DIRECTIONS.
Leave out the pictures and output exactly the lines below from the one with "(443, 310) = (409, 343): green" down to the one with "(436, 280) = (438, 261): none -> blue capsule", both of them included.

=== Section Start ===

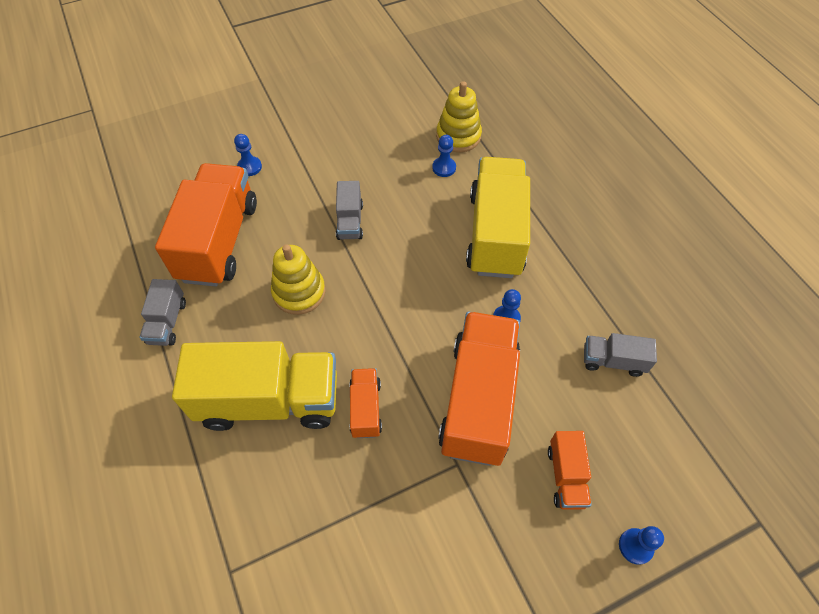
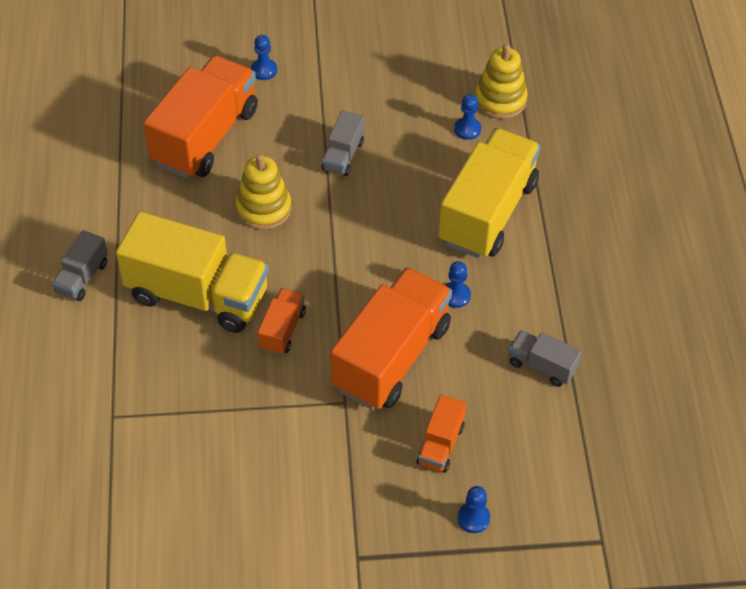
camera: 20 degrees right, 5 degrees down
(167, 322) = (130, 198): grey truck -> grey truck (82, 277)

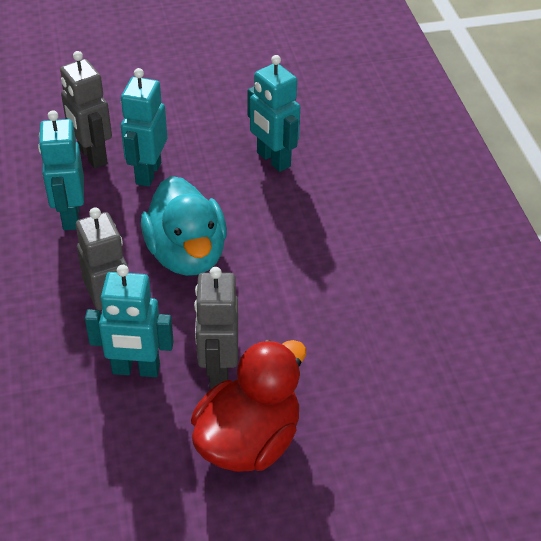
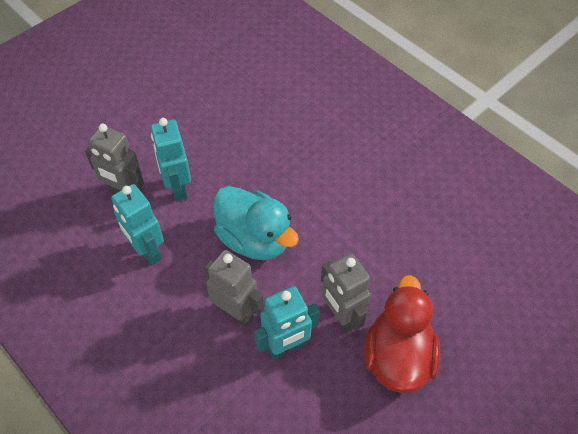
camera: 30 degrees left, 10 degrees up
(273, 160) = (258, 135): turquoise robot -> none

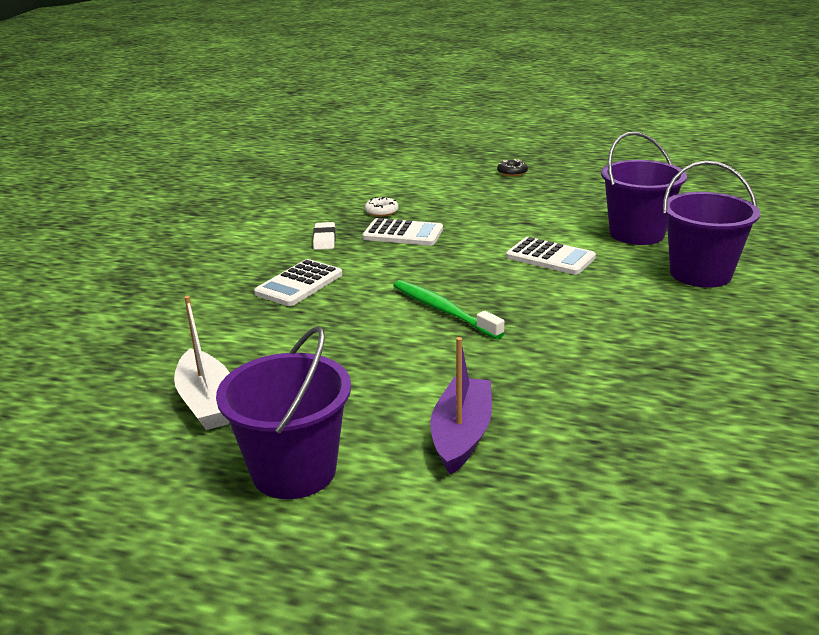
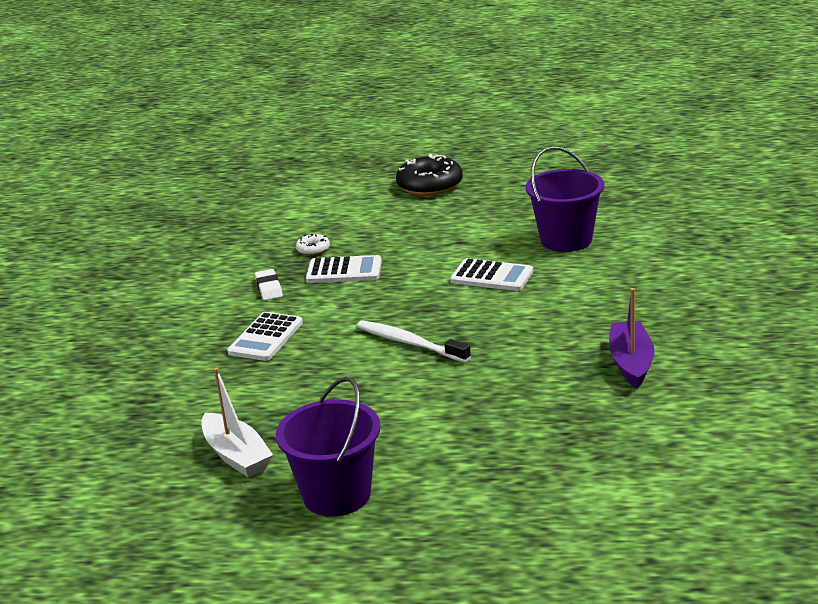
camera: 10 degrees left, 0 degrees up
(443, 310) = (409, 343): green toothbrush -> white toothbrush
(461, 435) = (460, 446): purple boat -> purple boat (631, 363)
(512, 172) = (430, 185): black donut -> black donut, size x2.11
(700, 274) = (629, 274): purple bucket -> none

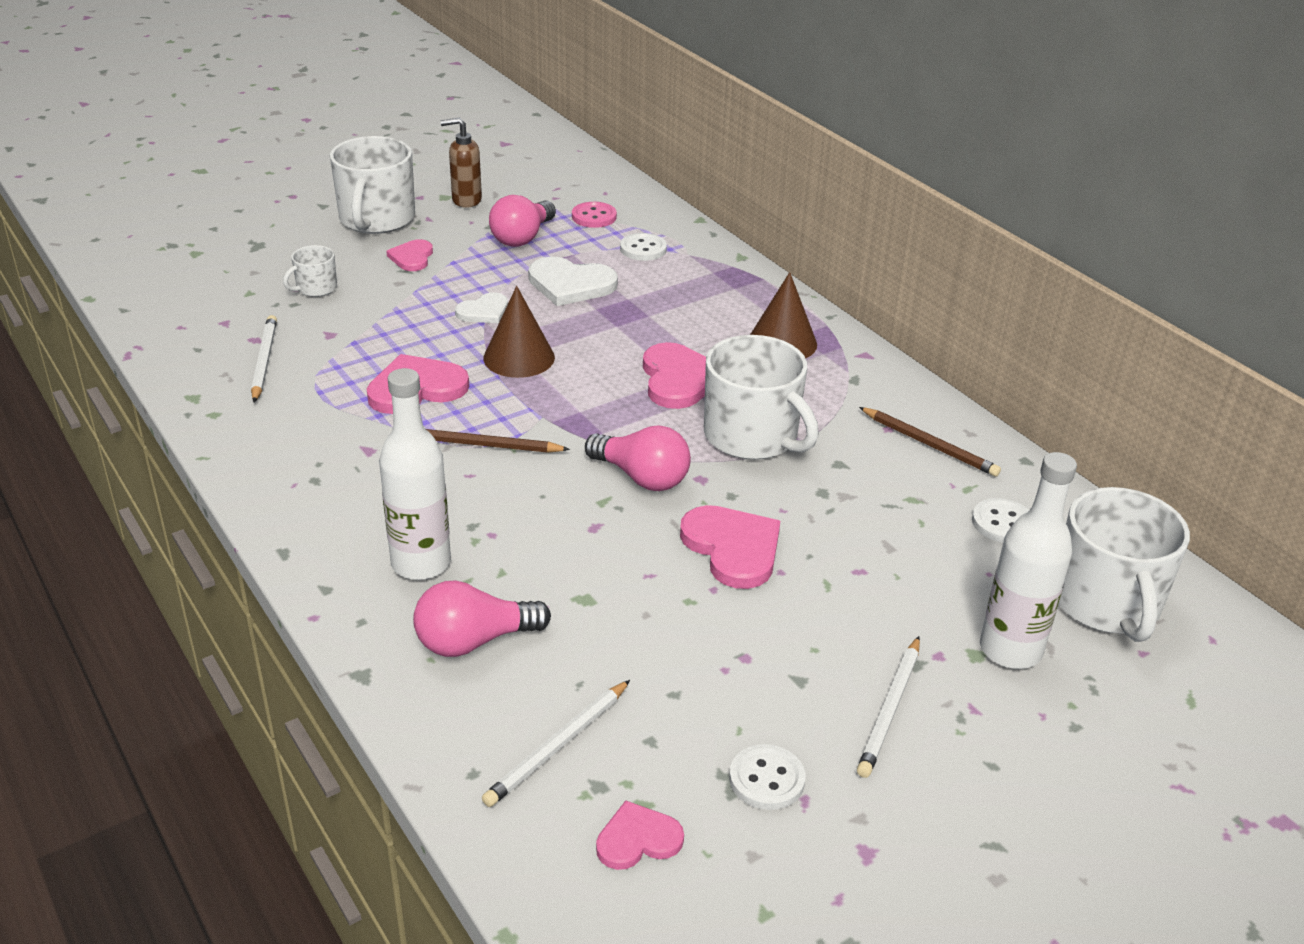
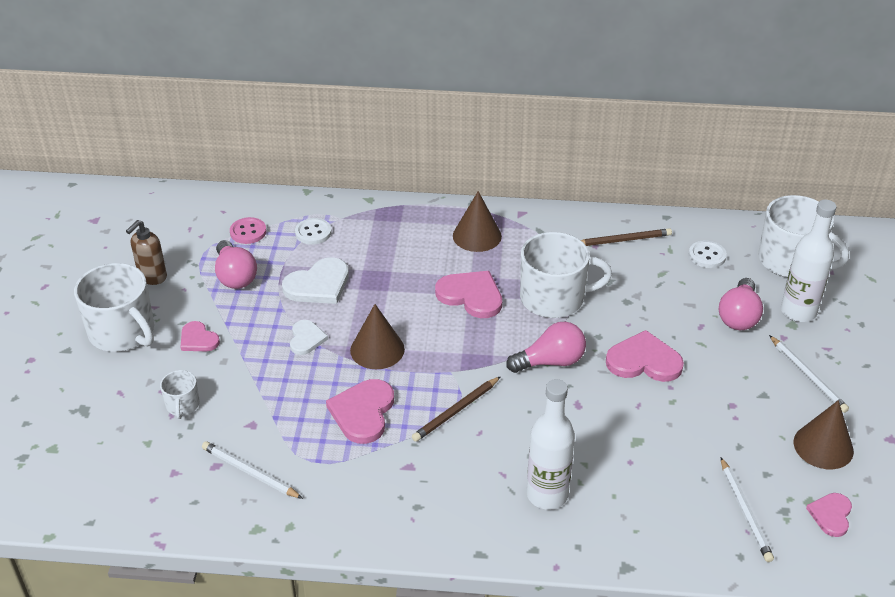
camera: 50 degrees left, 5 degrees up
(474, 641) = (635, 505): pink light bulb -> pink light bulb (739, 316)
(766, 779) = (823, 446): white button -> brown cone

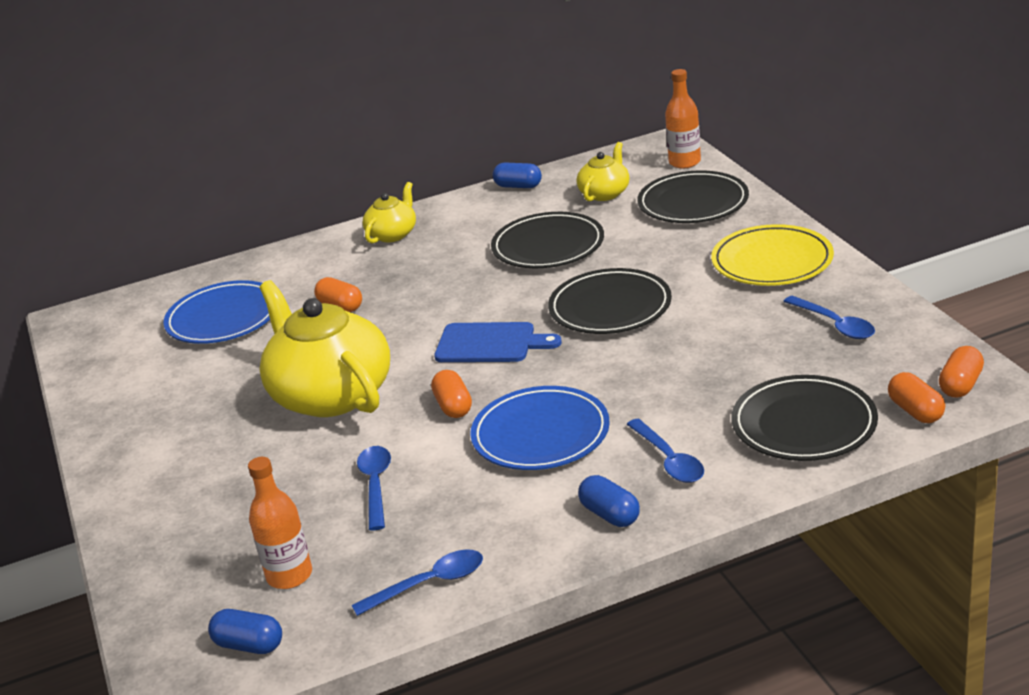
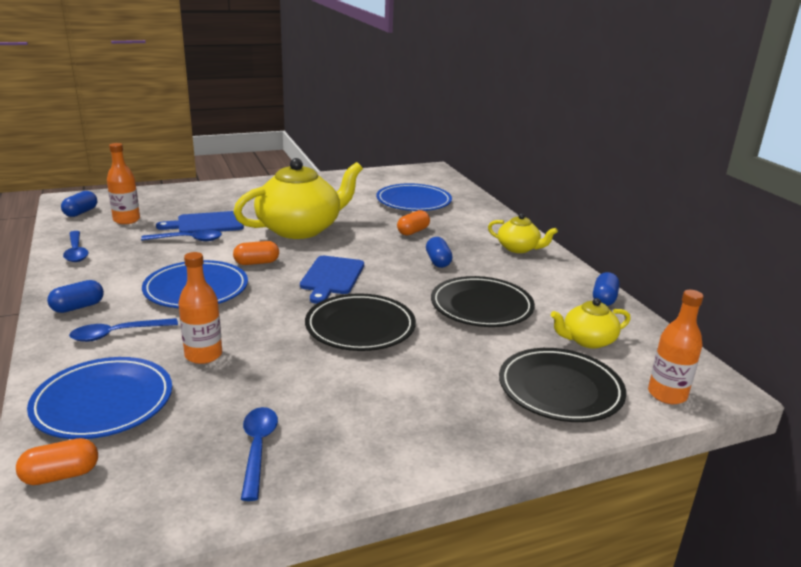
camera: 85 degrees right, 5 degrees down
(308, 485) = (206, 224): none -> blue cutting board
(436, 280) = (438, 261): none -> blue capsule
(605, 193) = (587, 340): yellow teapot -> yellow teapot turned 135 degrees clockwise
(696, 389) = (203, 355): none -> orange bottle
(772, 261) = (411, 425): yellow plate -> none
(804, 424) = (103, 402): black plate -> blue plate
(834, 324) = (258, 448): blue spoon -> blue spoon turned 120 degrees clockwise
(960, 385) = (76, 520): orange capsule -> none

=== Section End ===

TASK ANSWER.
(443, 310) = (409, 343): green toothbrush -> white toothbrush
(461, 435) = (460, 446): purple boat -> purple boat (631, 363)
(512, 172) = (430, 185): black donut -> black donut, size x2.11
(700, 274) = (629, 274): purple bucket -> none

camera: 50 degrees left, 5 degrees up
(474, 641) = (635, 505): pink light bulb -> pink light bulb (739, 316)
(766, 779) = (823, 446): white button -> brown cone

camera: 85 degrees right, 5 degrees down
(308, 485) = (206, 224): none -> blue cutting board
(436, 280) = (438, 261): none -> blue capsule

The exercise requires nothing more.